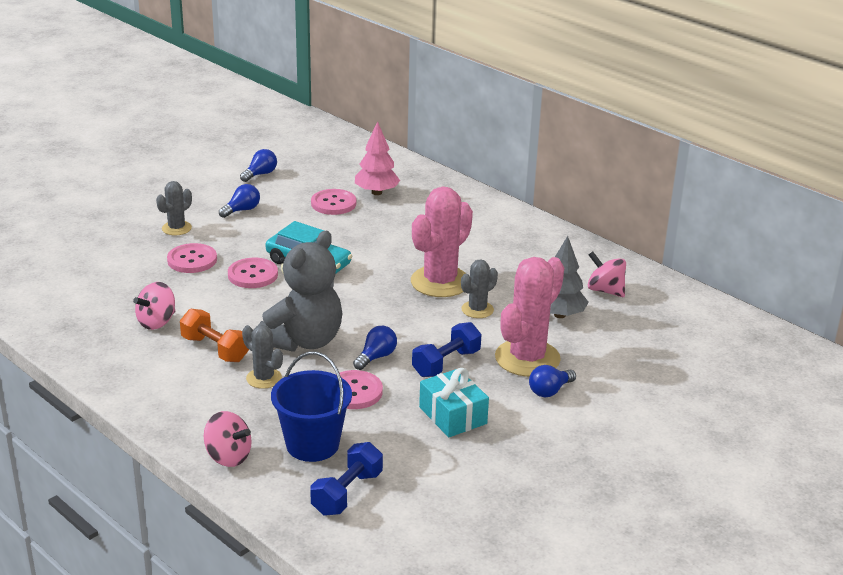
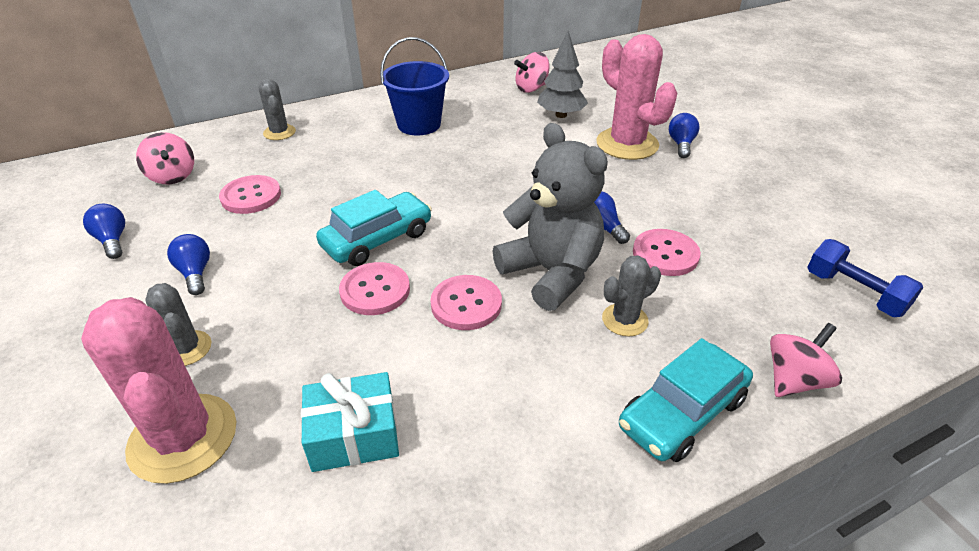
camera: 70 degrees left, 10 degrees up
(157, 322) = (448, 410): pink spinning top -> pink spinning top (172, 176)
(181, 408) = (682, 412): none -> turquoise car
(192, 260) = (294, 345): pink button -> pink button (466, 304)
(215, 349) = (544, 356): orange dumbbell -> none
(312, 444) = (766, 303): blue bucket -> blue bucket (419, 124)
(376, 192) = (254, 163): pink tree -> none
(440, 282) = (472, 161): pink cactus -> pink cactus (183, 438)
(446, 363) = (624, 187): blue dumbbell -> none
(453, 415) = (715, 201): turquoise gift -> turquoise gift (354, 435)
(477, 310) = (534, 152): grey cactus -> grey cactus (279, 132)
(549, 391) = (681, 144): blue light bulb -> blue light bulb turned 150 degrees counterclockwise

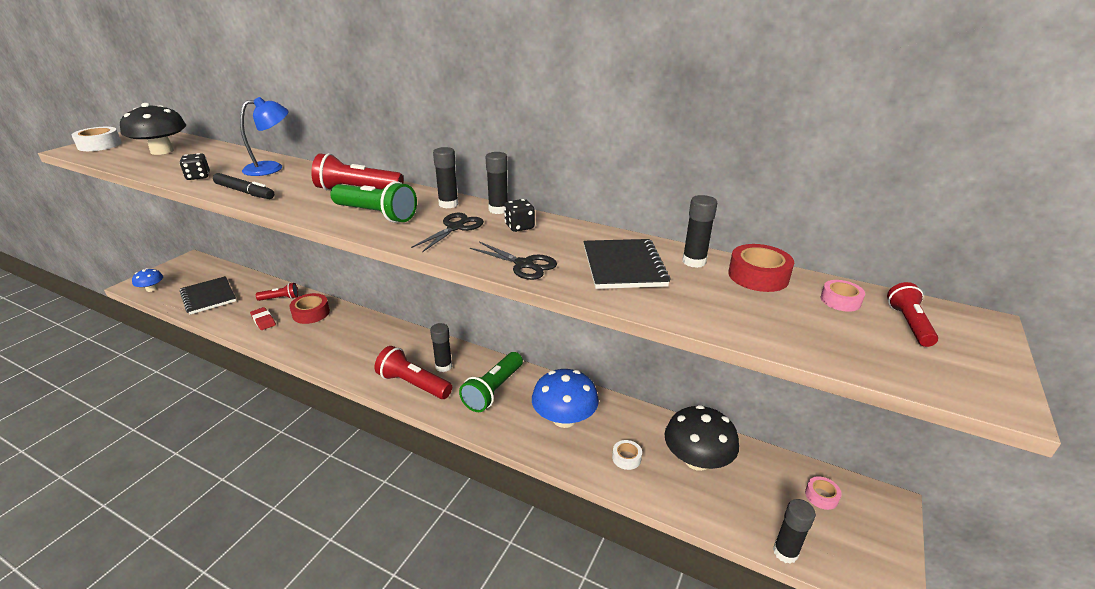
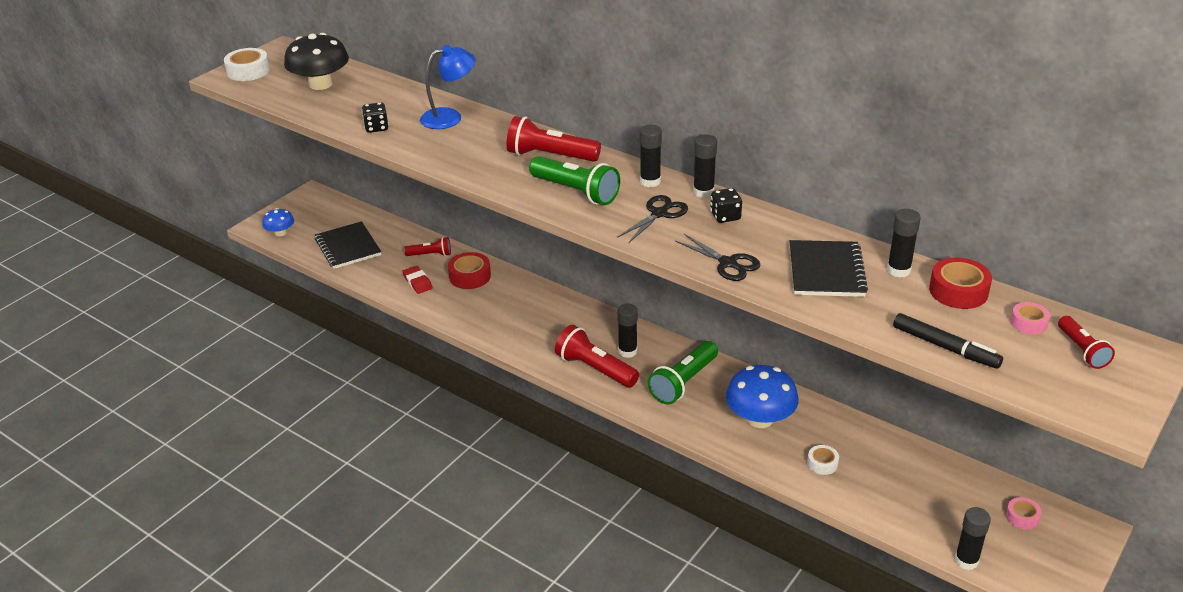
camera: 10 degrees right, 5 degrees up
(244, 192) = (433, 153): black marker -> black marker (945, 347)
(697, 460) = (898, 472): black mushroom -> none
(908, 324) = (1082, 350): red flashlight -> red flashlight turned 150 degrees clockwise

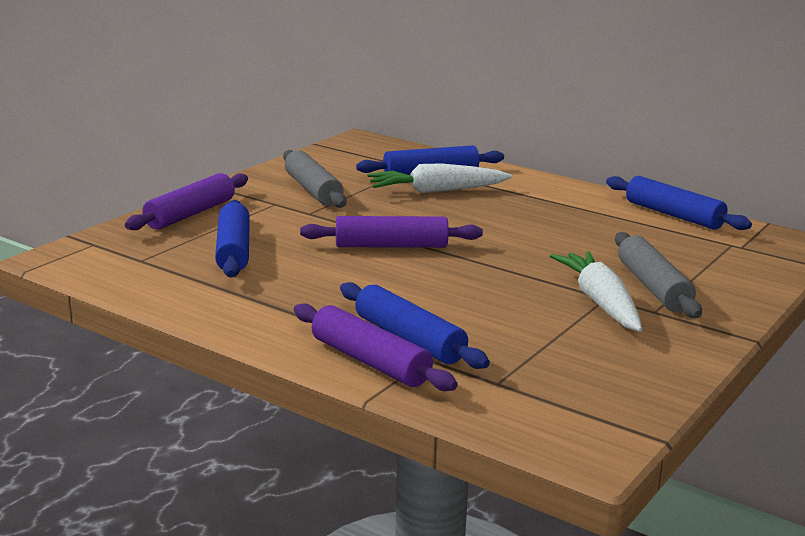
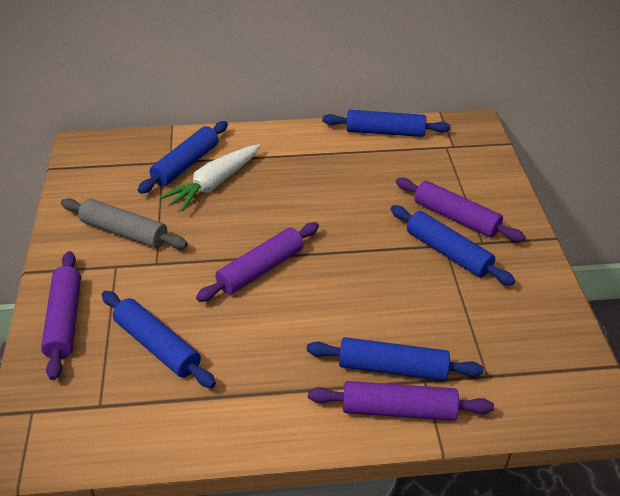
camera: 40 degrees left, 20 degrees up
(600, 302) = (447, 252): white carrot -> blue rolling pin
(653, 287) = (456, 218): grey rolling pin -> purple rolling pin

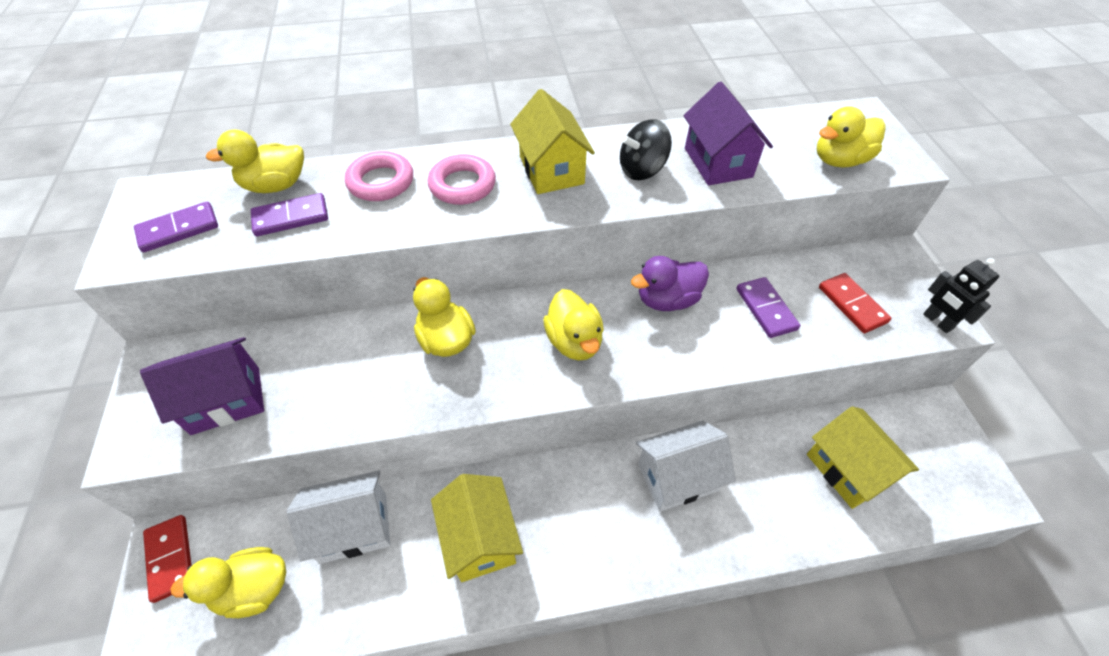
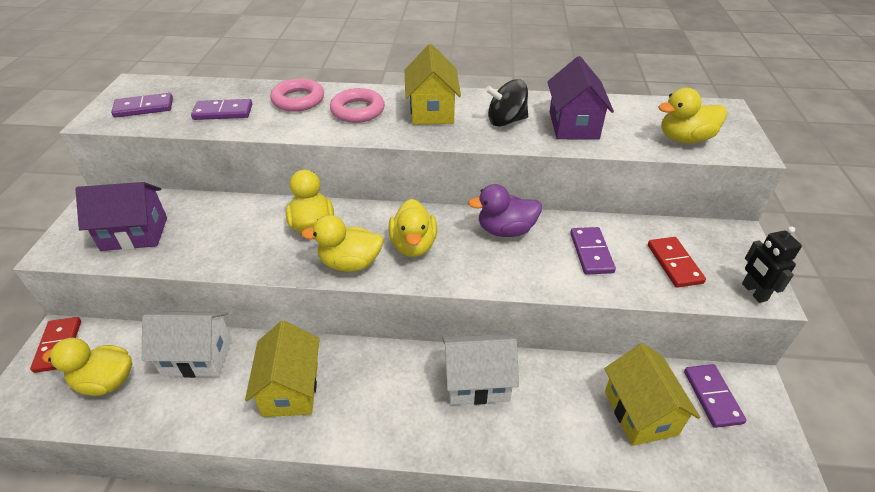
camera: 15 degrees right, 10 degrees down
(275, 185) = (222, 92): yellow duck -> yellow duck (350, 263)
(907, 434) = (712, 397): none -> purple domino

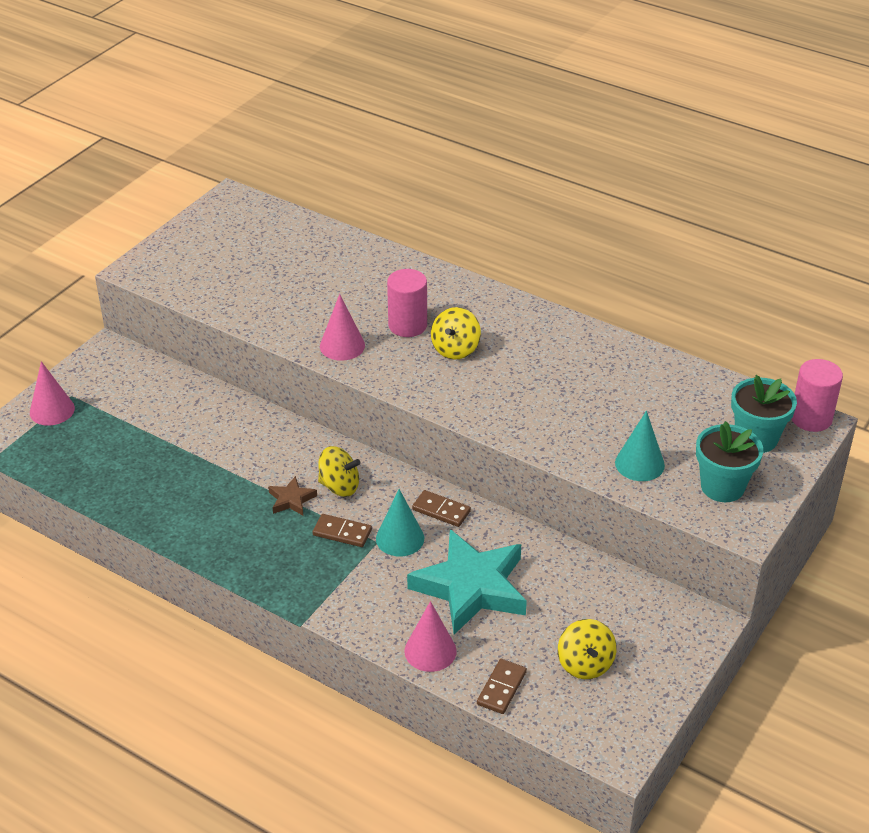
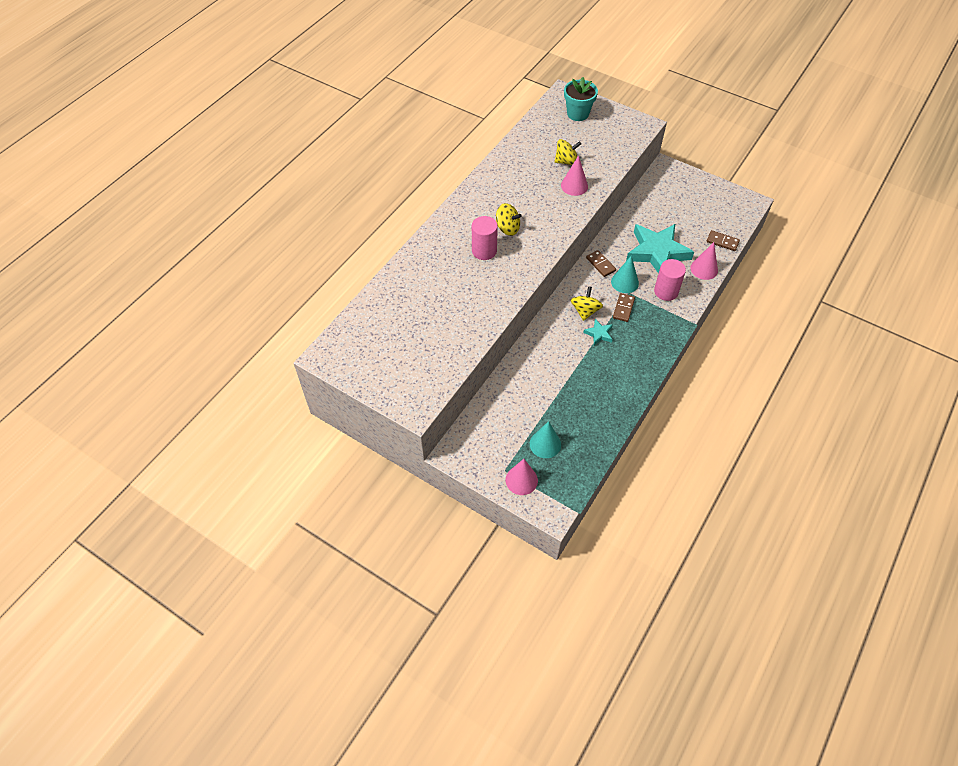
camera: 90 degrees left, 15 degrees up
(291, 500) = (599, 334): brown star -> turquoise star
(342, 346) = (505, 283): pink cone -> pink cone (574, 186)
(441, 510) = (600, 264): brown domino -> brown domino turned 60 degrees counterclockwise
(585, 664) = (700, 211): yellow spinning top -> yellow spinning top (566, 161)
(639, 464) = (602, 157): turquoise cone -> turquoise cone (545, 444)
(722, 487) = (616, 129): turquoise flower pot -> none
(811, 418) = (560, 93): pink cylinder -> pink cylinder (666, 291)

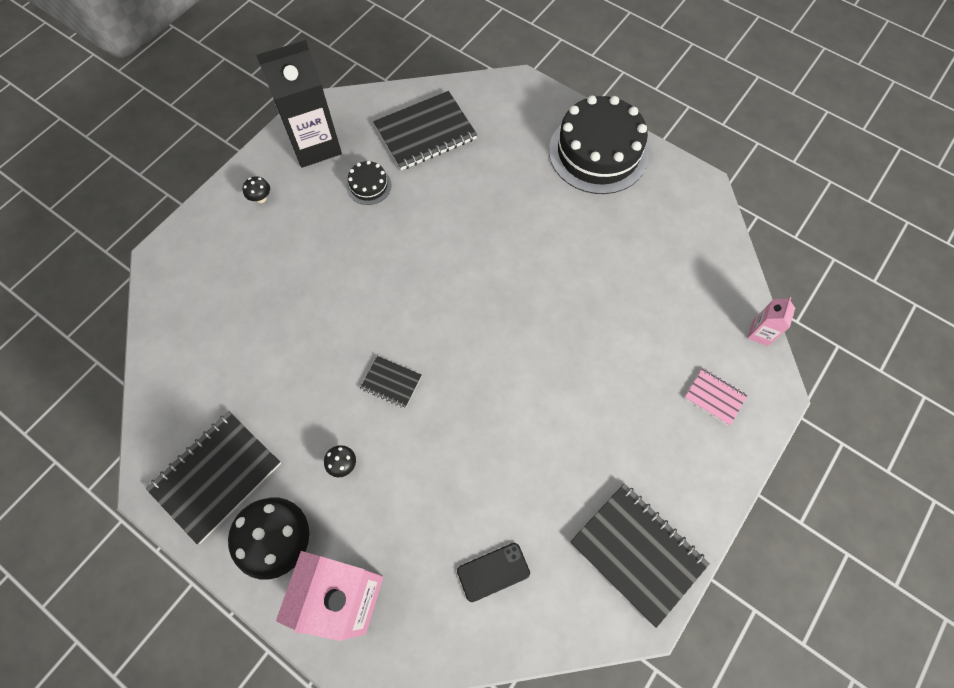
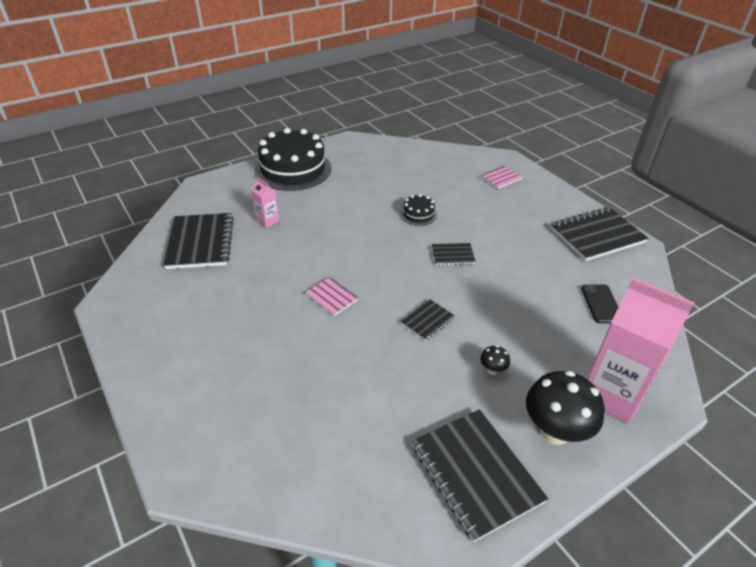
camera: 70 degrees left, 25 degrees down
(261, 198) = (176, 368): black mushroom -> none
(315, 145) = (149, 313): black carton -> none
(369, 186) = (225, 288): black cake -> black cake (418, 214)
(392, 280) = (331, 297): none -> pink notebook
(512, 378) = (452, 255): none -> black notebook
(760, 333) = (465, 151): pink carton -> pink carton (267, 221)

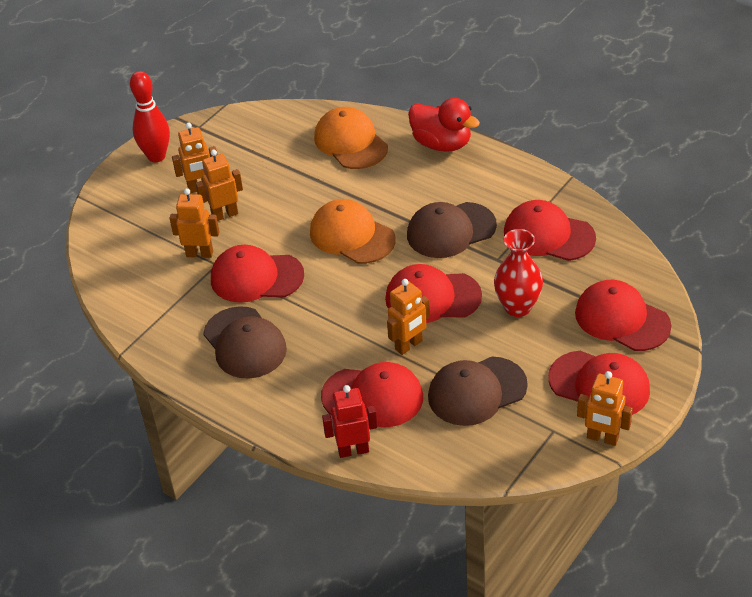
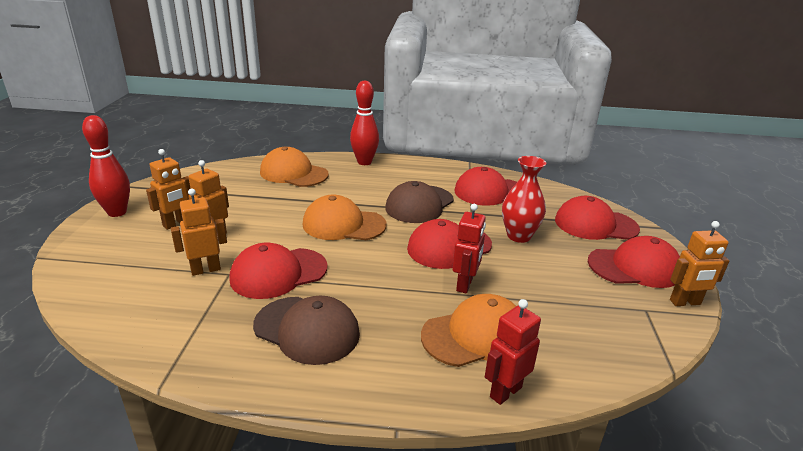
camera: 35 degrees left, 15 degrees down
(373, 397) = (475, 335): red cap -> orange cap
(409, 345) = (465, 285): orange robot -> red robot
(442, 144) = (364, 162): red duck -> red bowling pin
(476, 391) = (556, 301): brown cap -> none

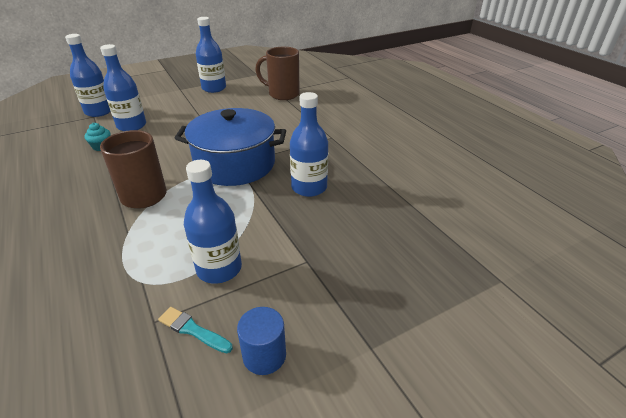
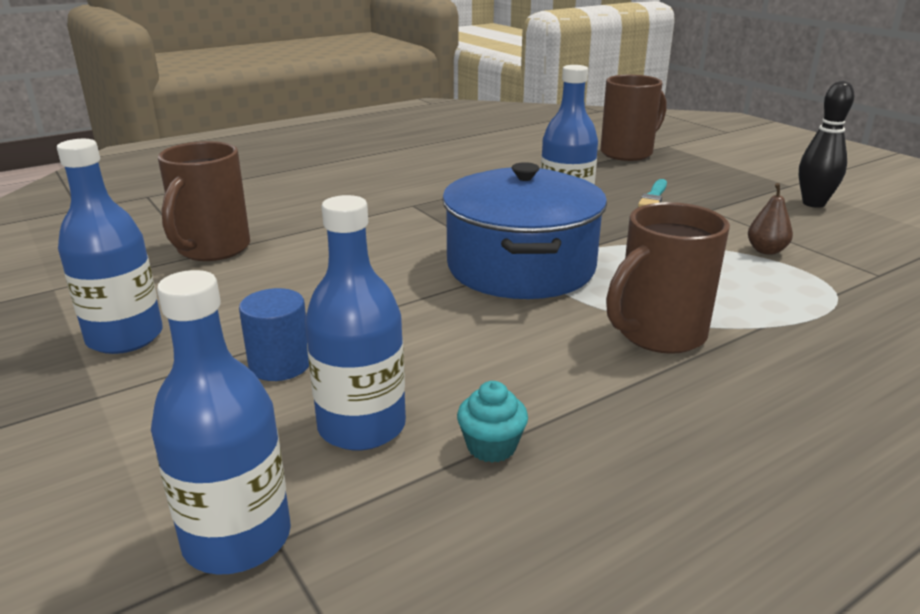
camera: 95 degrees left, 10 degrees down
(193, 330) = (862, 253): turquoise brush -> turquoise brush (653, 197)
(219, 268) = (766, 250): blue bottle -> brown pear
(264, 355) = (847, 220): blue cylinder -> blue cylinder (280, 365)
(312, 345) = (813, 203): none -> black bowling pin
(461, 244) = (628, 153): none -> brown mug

• ASSIGNMENT:
Restate each line from the start of the listing through the line bearing "(512, 378) = (452, 255): none" word for word. Drop the pictures.

• TASK ANSWER:
camera: 70 degrees left, 10 degrees up
(157, 322) = (448, 410): pink spinning top -> pink spinning top (172, 176)
(181, 408) = (682, 412): none -> turquoise car
(192, 260) = (294, 345): pink button -> pink button (466, 304)
(215, 349) = (544, 356): orange dumbbell -> none
(312, 444) = (766, 303): blue bucket -> blue bucket (419, 124)
(376, 192) = (254, 163): pink tree -> none
(440, 282) = (472, 161): pink cactus -> pink cactus (183, 438)
(446, 363) = (624, 187): blue dumbbell -> none
(453, 415) = (715, 201): turquoise gift -> turquoise gift (354, 435)
(477, 310) = (534, 152): grey cactus -> grey cactus (279, 132)
(549, 391) = (681, 144): blue light bulb -> blue light bulb turned 150 degrees counterclockwise

camera: 10 degrees right, 5 degrees up
(244, 192) = (433, 153): black marker -> black marker (945, 347)
(697, 460) = (898, 472): black mushroom -> none
(908, 324) = (1082, 350): red flashlight -> red flashlight turned 150 degrees clockwise

camera: 40 degrees left, 20 degrees up
(600, 302) = (447, 252): white carrot -> blue rolling pin
(653, 287) = (456, 218): grey rolling pin -> purple rolling pin

camera: 15 degrees right, 10 degrees down
(275, 185) = (222, 92): yellow duck -> yellow duck (350, 263)
(907, 434) = (712, 397): none -> purple domino

camera: 90 degrees left, 15 degrees up
(291, 500) = (599, 334): brown star -> turquoise star
(342, 346) = (505, 283): pink cone -> pink cone (574, 186)
(441, 510) = (600, 264): brown domino -> brown domino turned 60 degrees counterclockwise
(585, 664) = (700, 211): yellow spinning top -> yellow spinning top (566, 161)
(639, 464) = (602, 157): turquoise cone -> turquoise cone (545, 444)
(722, 487) = (616, 129): turquoise flower pot -> none
(811, 418) = (560, 93): pink cylinder -> pink cylinder (666, 291)

camera: 70 degrees left, 25 degrees down
(261, 198) = (176, 368): black mushroom -> none
(315, 145) = (149, 313): black carton -> none
(369, 186) = (225, 288): black cake -> black cake (418, 214)
(392, 280) = (331, 297): none -> pink notebook
(512, 378) = (452, 255): none -> black notebook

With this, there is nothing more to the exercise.